- **Dataset entries**
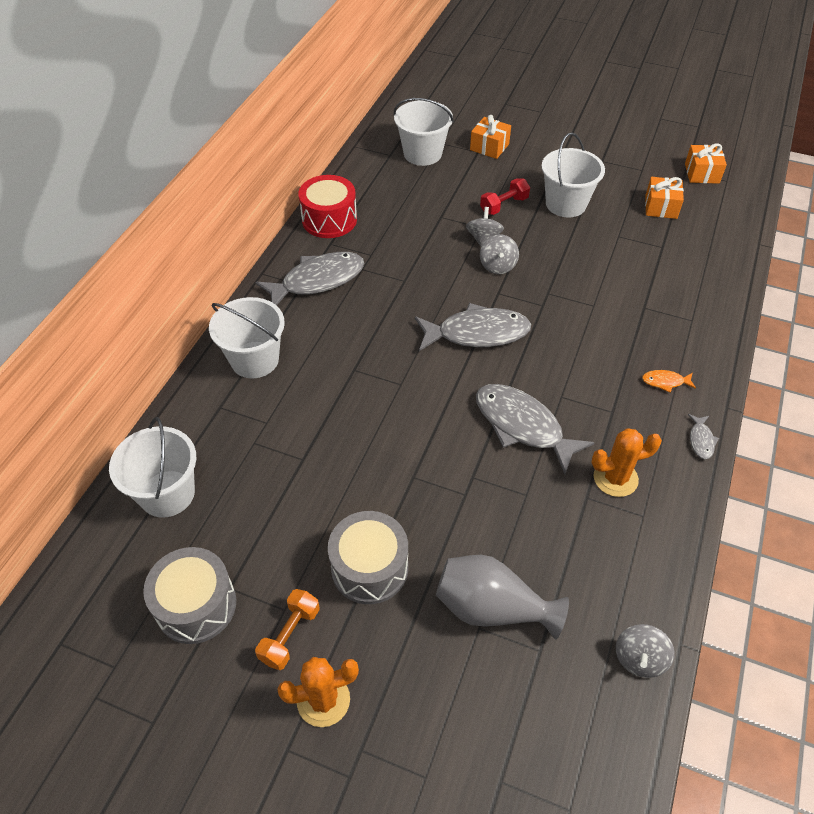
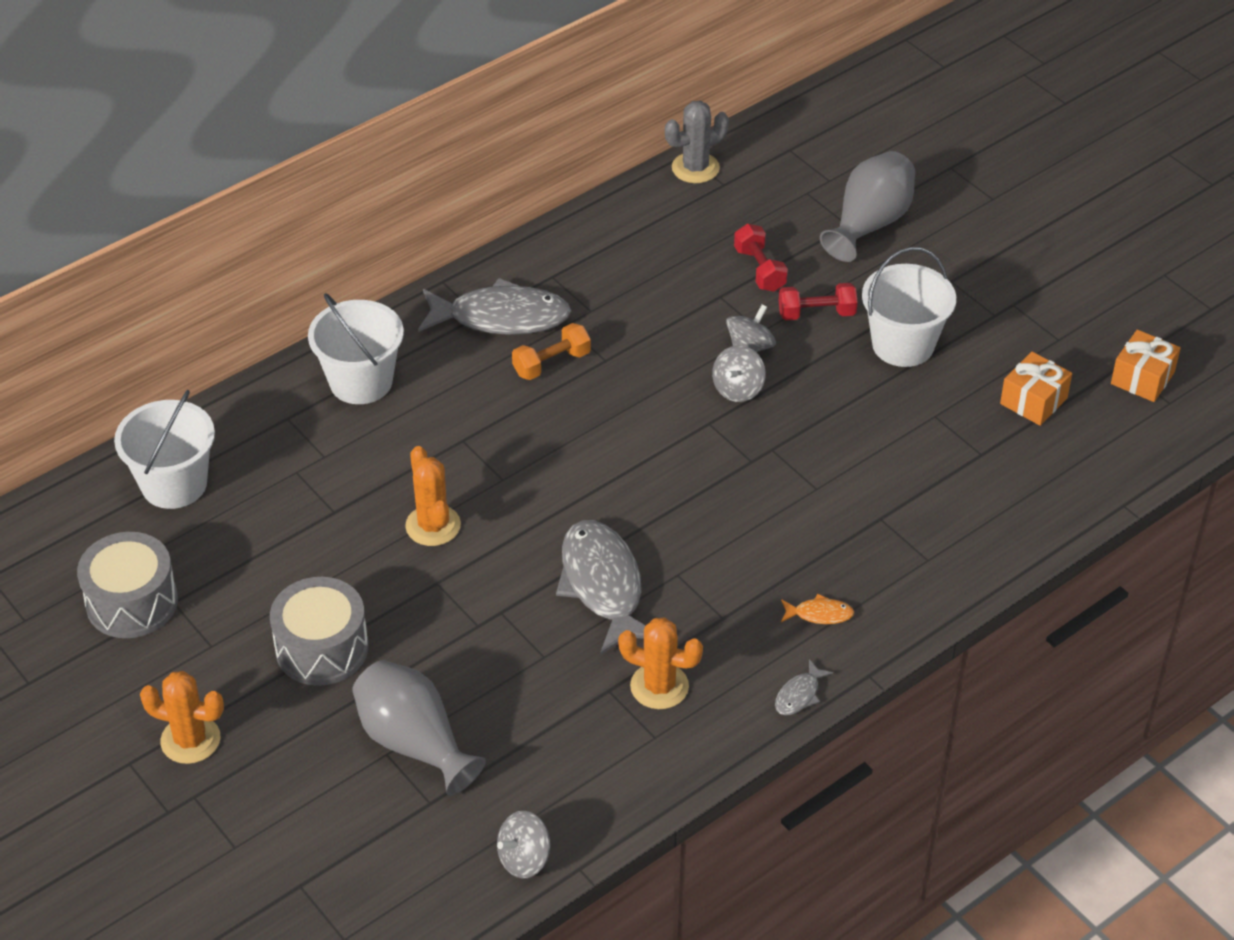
camera: 30 degrees right, 5 degrees down
orange dumbbell [255,589,320,670] -> orange dumbbell moved to [512,323,591,380]
red drum [298,175,357,238] -> none
white bucket [394,98,454,166] -> none
grey fish [415,303,531,351] -> none
orange gift [470,115,511,159] -> grey vase [820,151,915,262]
orange fish [642,370,696,393] -> orange fish turned 150 degrees clockwise [781,594,854,624]
none -> orange cactus [405,446,461,546]
none -> grey cactus [665,101,729,183]
none -> red dumbbell [734,224,788,292]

- **WHAT YOU NEED TO DO**
The records above must be output exactly, except for their pictures.

- **ANSWER BOX**
camera: 30 degrees right, 5 degrees down
orange dumbbell [255,589,320,670] -> orange dumbbell moved to [512,323,591,380]
red drum [298,175,357,238] -> none
white bucket [394,98,454,166] -> none
grey fish [415,303,531,351] -> none
orange gift [470,115,511,159] -> grey vase [820,151,915,262]
orange fish [642,370,696,393] -> orange fish turned 150 degrees clockwise [781,594,854,624]
none -> orange cactus [405,446,461,546]
none -> grey cactus [665,101,729,183]
none -> red dumbbell [734,224,788,292]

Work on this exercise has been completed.